Work to be completed |
If a record below holds a picture, drop the picture and copy everything else exactly.

Records supplied |
· · ·

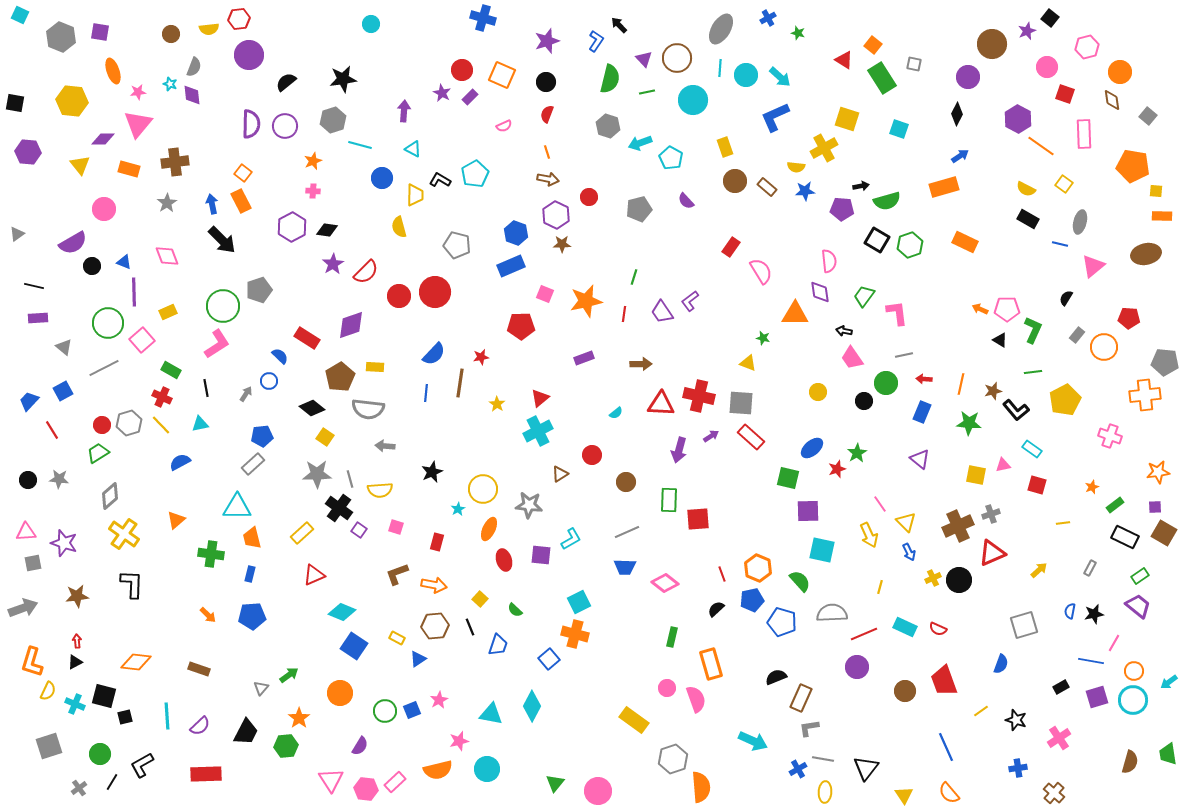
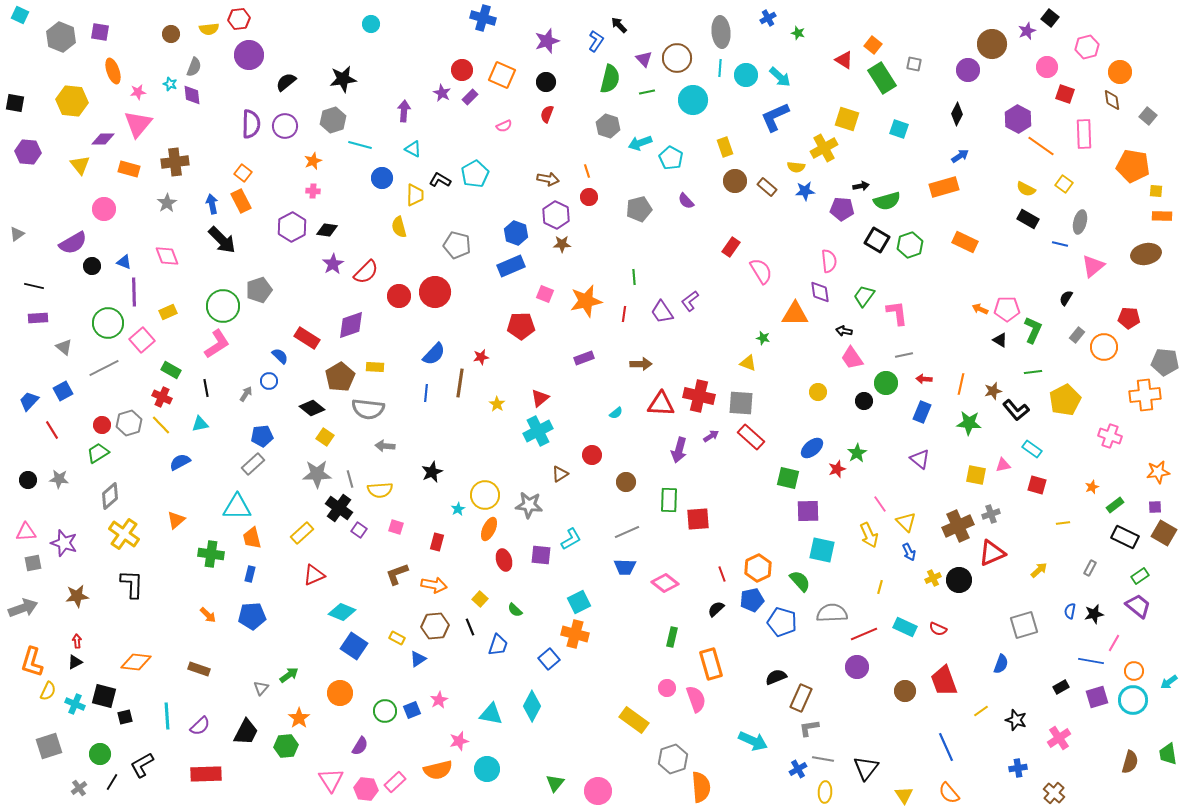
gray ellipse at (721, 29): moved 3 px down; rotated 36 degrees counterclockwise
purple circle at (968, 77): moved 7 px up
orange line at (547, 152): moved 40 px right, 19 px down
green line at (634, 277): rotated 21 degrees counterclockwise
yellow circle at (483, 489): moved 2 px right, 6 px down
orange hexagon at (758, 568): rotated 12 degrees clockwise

· · ·

Completed exercise |
gray ellipse at (721, 29): moved 3 px down; rotated 36 degrees counterclockwise
purple circle at (968, 77): moved 7 px up
orange line at (547, 152): moved 40 px right, 19 px down
green line at (634, 277): rotated 21 degrees counterclockwise
yellow circle at (483, 489): moved 2 px right, 6 px down
orange hexagon at (758, 568): rotated 12 degrees clockwise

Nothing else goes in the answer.